About this task: Within the listing below, show every line that contains the word "none".

Source material:
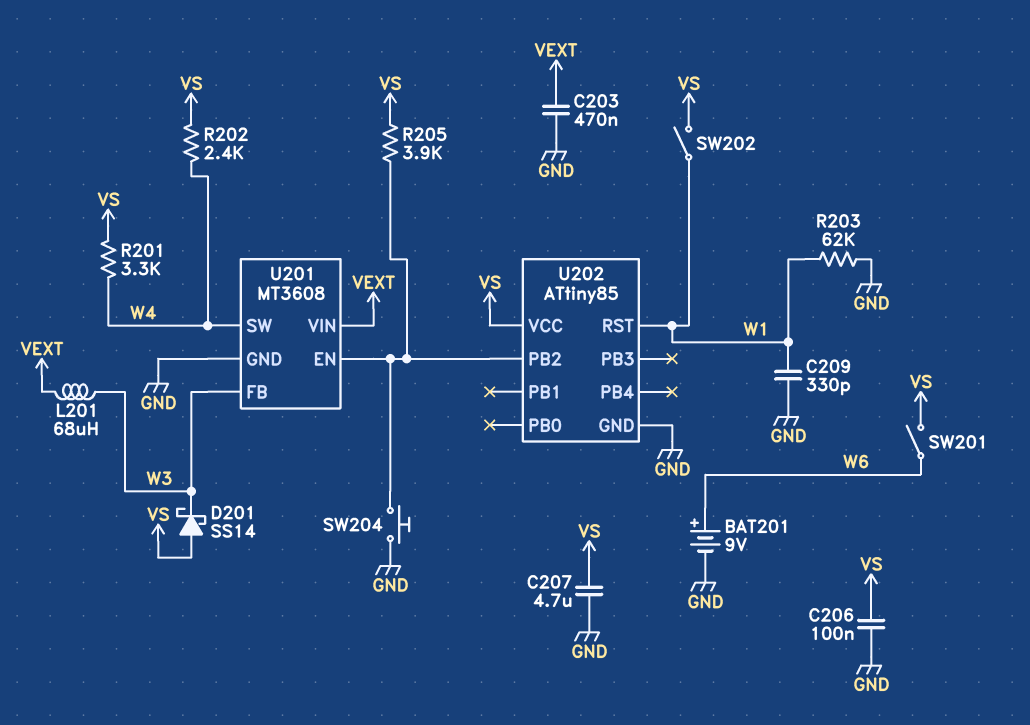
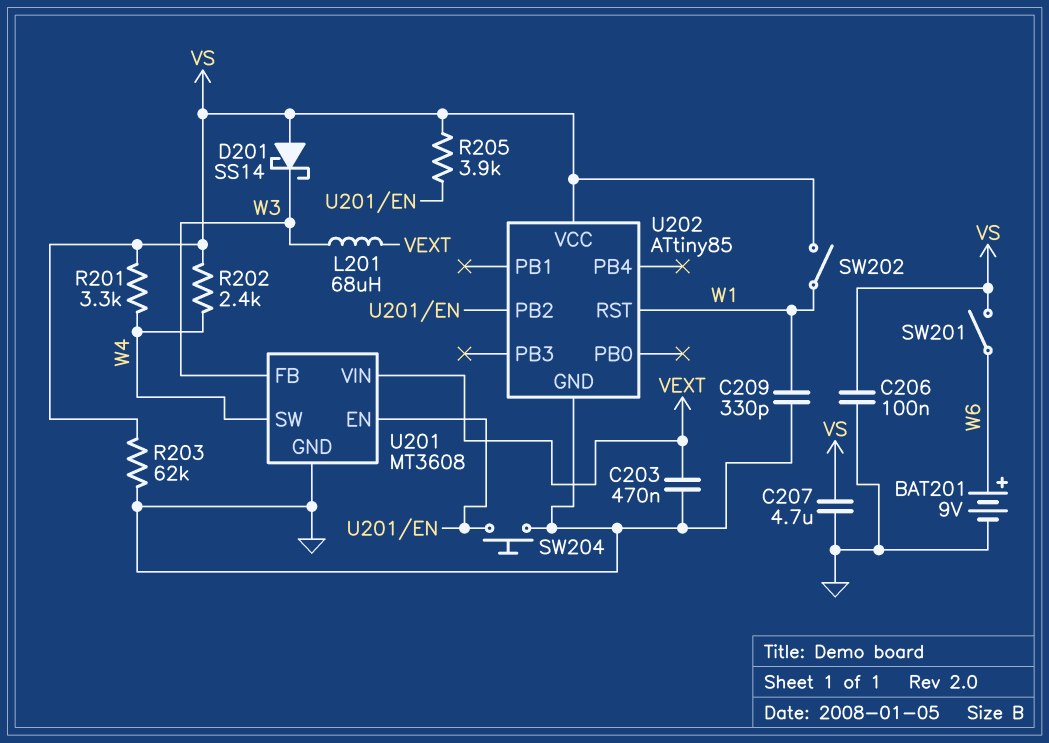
R203: 62k (GND, W1) -> 62k (GND, VS)

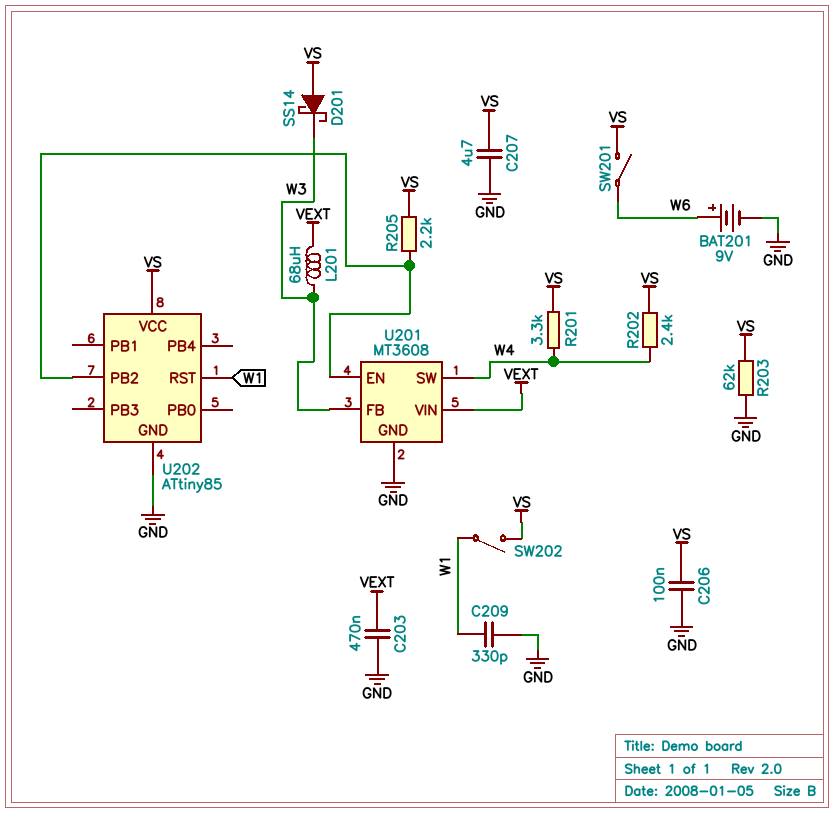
R205: 3.9k (U201/EN, VS) -> 2.2k (U201/EN, VS)
SW204: button (GND, U201/EN) -> none

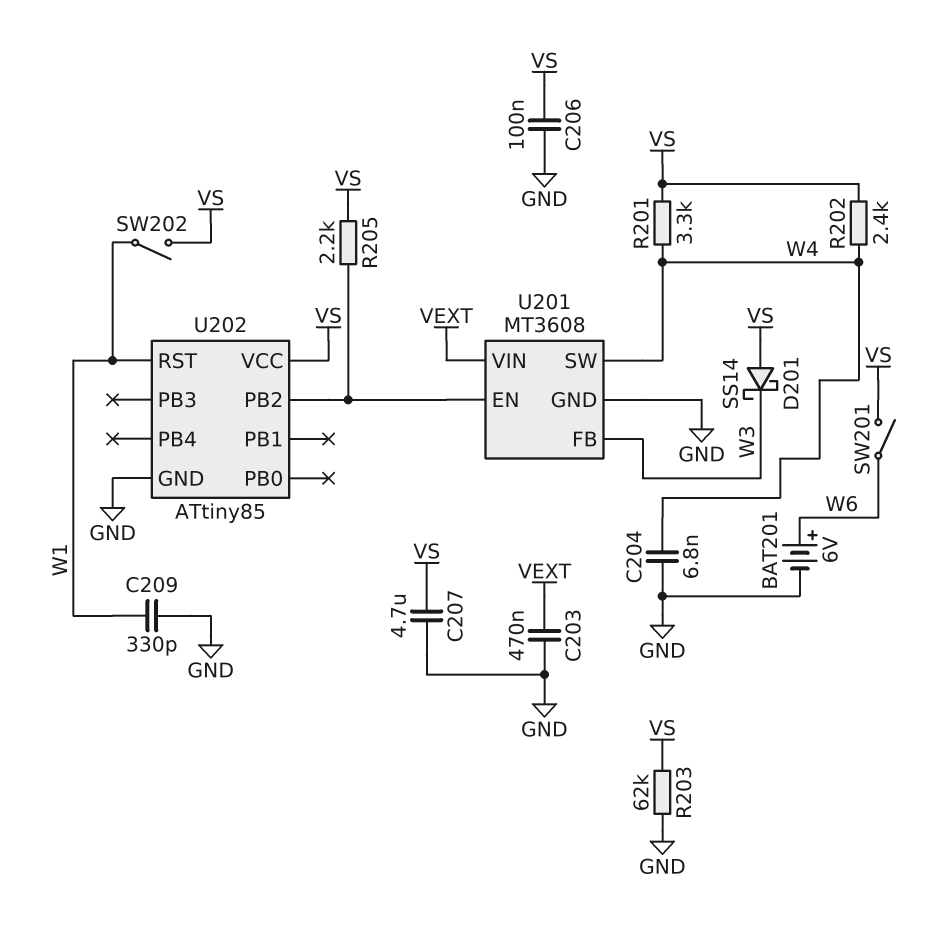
BAT201: 9V (plus W6, minus GND) -> 6V (plus W6, minus GND)
C204: none -> 6.8nF (GND, W4)
L201: 68uH (VEXT, W3) -> none

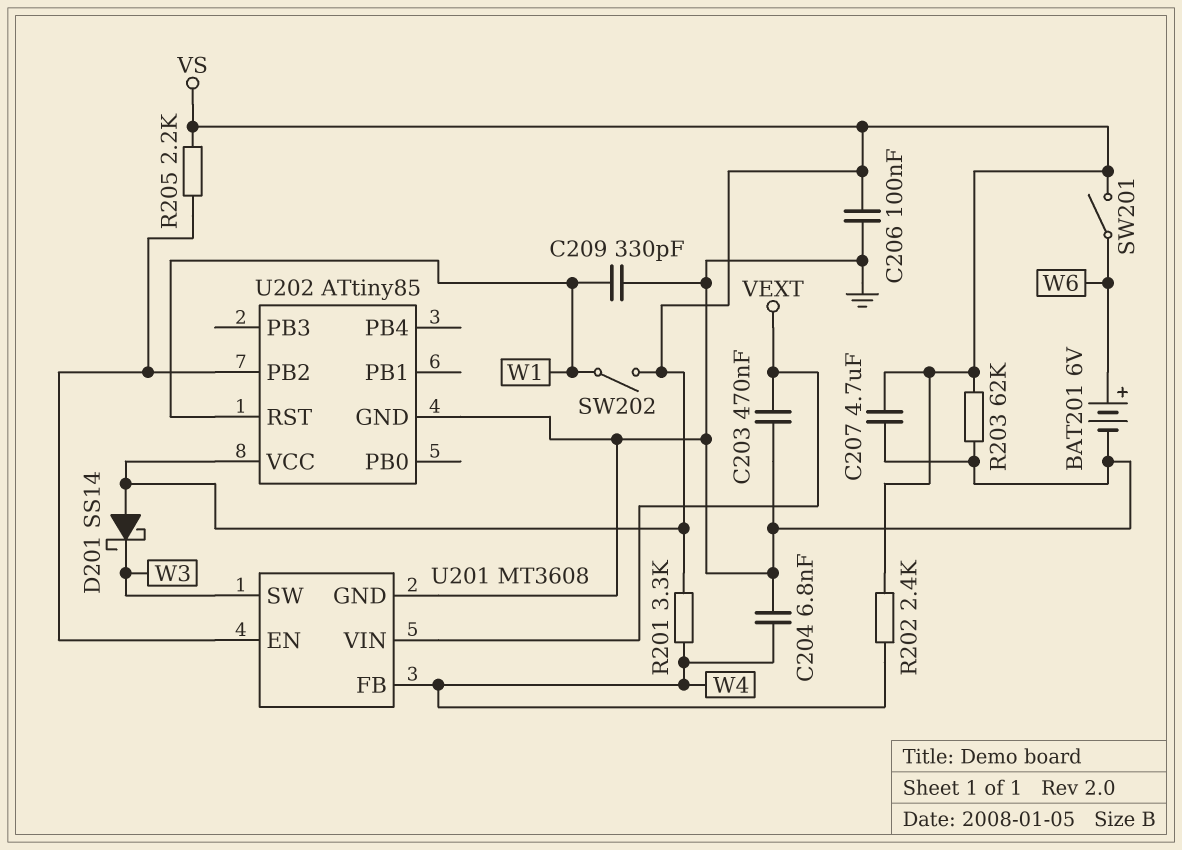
U201 pin FB: W3 -> W4
U201 pin SW: W4 -> W3

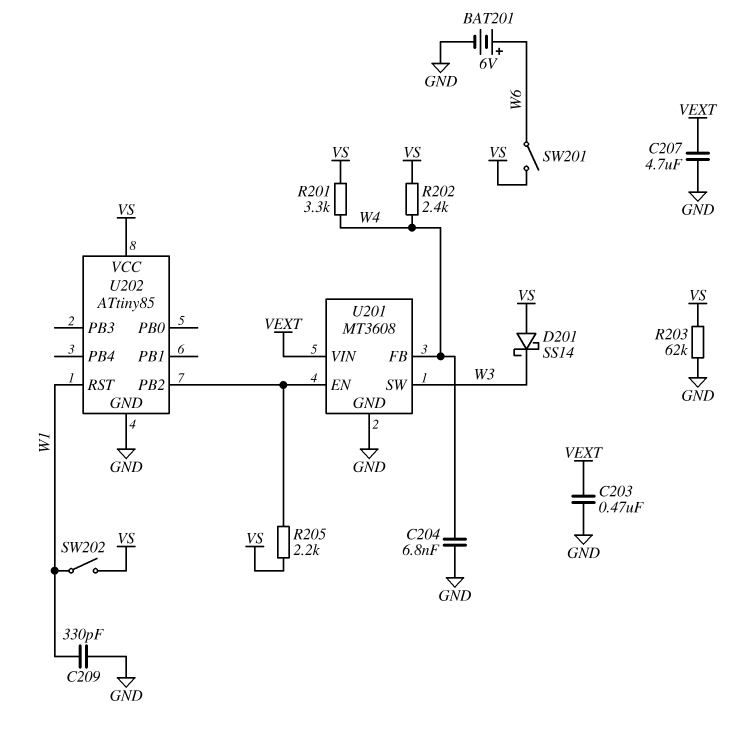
C206: 100nF (GND, VS) -> none
C207: 4.7uF (GND, VS) -> 4.7uF (GND, VEXT)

Output:
SW204: button (GND, U201/EN) -> none
C204: none -> 6.8nF (GND, W4)
L201: 68uH (VEXT, W3) -> none
C206: 100nF (GND, VS) -> none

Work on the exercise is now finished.